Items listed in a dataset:
[Start of section]
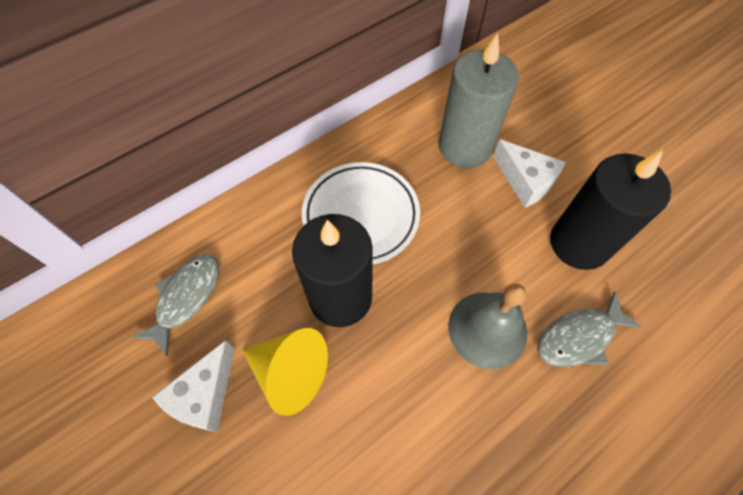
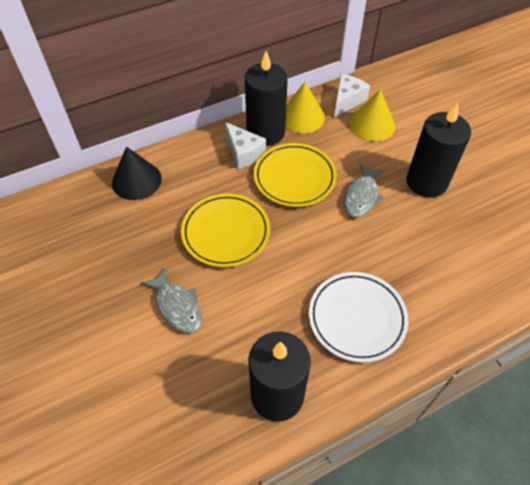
black candle: [292,214,373,327] [550,150,671,270] = 2 -> [245,51,288,146] [248,331,311,422] [406,102,471,198] = 3
black cone: none = 0 -> [112,146,162,200] = 1
grey bell: [448,284,527,369] = 1 -> none = 0
grey candle: [439,33,519,168] = 1 -> none = 0
yellow cone: [242,328,328,416] = 1 -> [285,82,325,133] [349,89,395,141] = 2
yellow plate: none = 0 -> [181,194,270,267] [254,143,337,207] = 2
[End of section]
(PROBLEM REQUIREMENTS) Out of the records above, pick each line that contains the string "grey".

(SOLVED PROBLEM)
grey bell: [448,284,527,369] = 1 -> none = 0
grey candle: [439,33,519,168] = 1 -> none = 0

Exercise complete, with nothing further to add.